** DATA TO PROCESS follows **

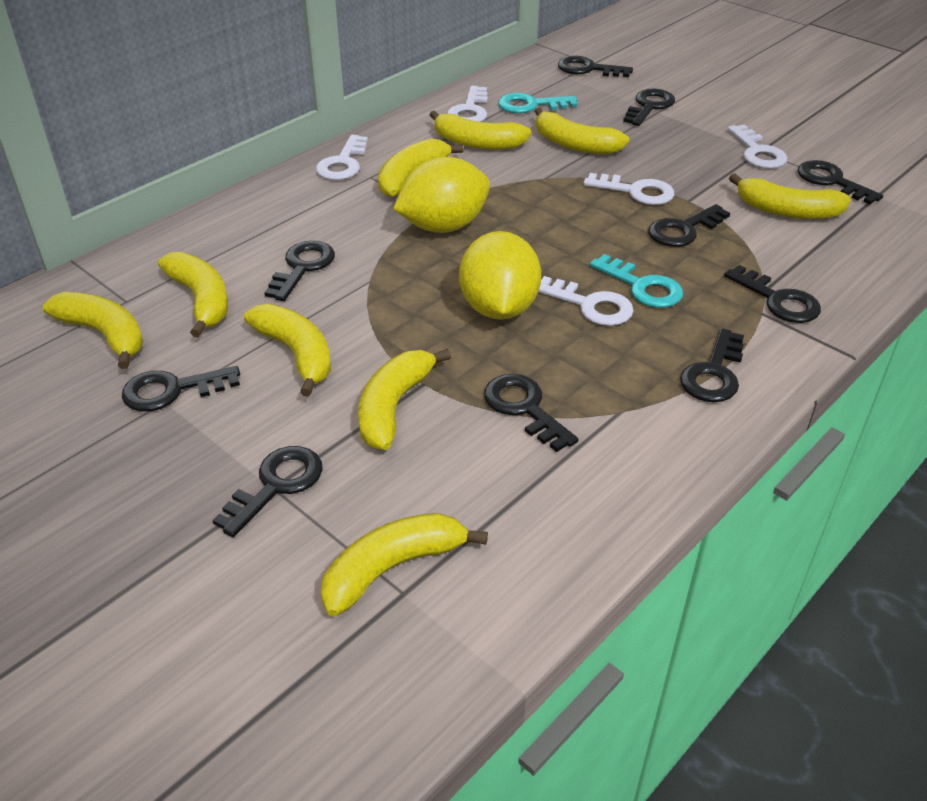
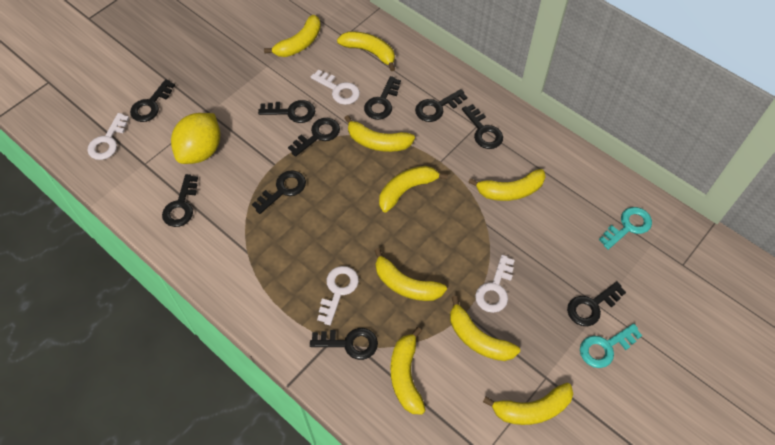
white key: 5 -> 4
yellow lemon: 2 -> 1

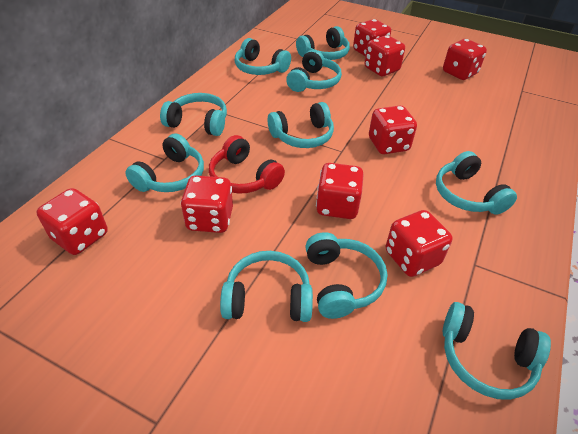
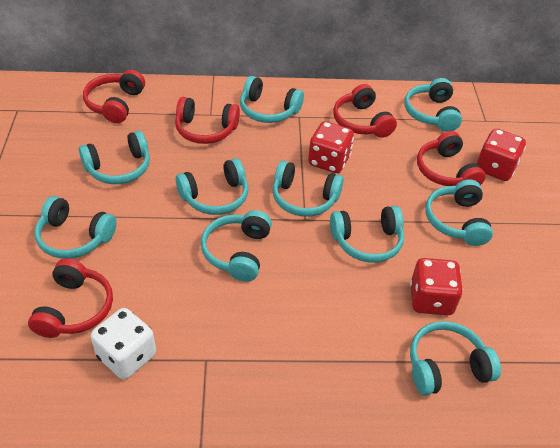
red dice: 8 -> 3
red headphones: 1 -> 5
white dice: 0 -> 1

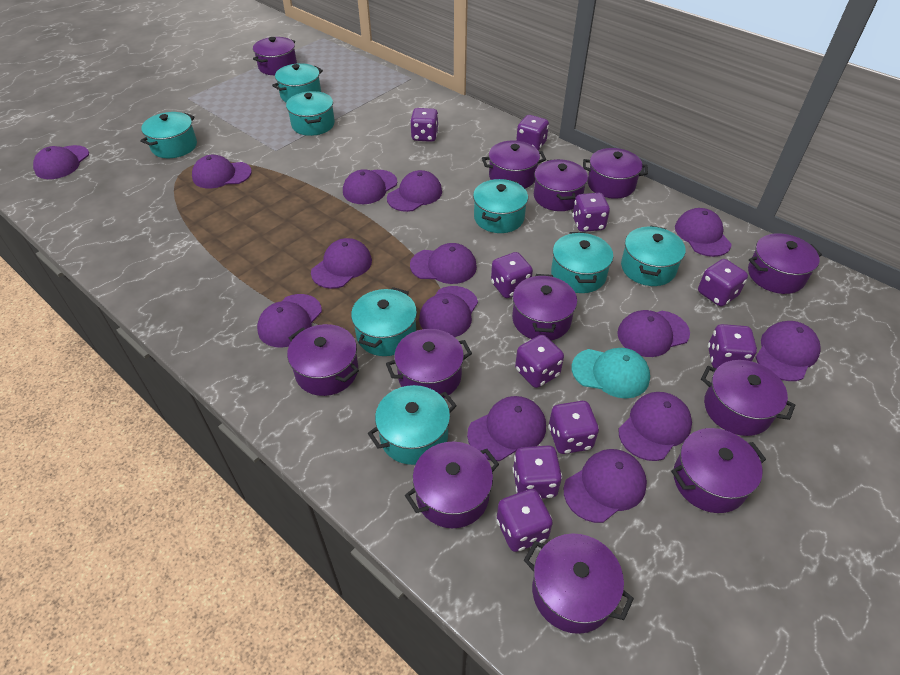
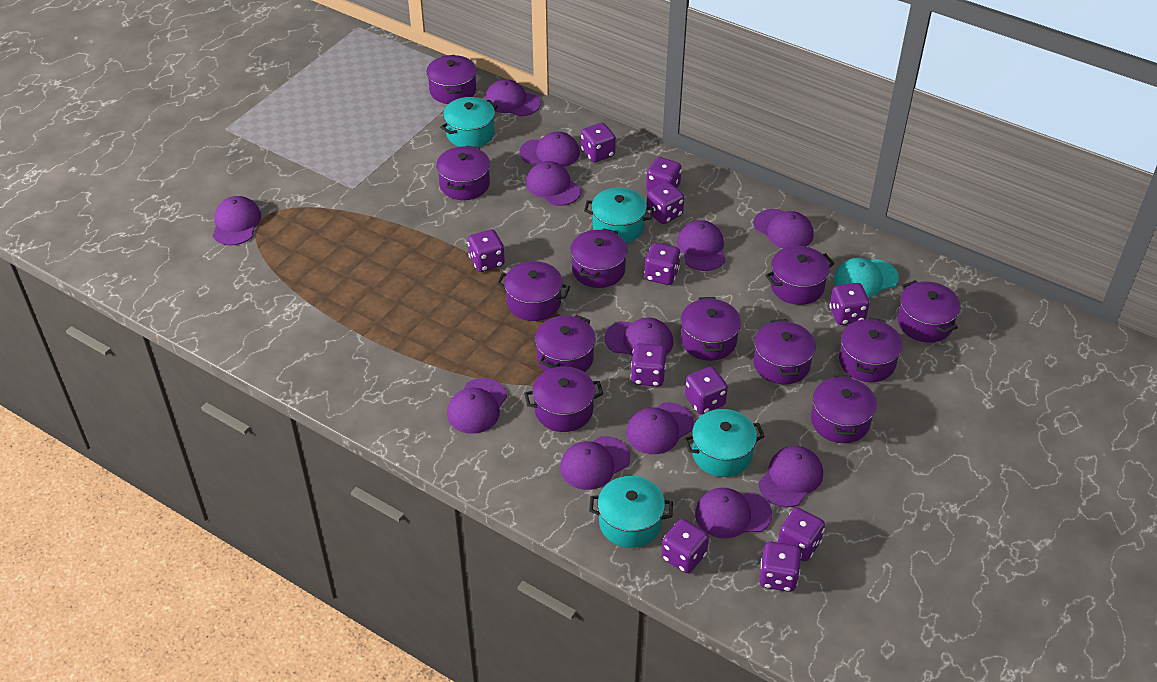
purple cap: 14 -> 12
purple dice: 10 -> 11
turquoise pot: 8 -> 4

** End of DATA TO PROCESS **

__EXERCISE GOAL__
In the records above, how many lines include "dice"? Answer with the number alone.

__SOLUTION TO THIS TASK__
3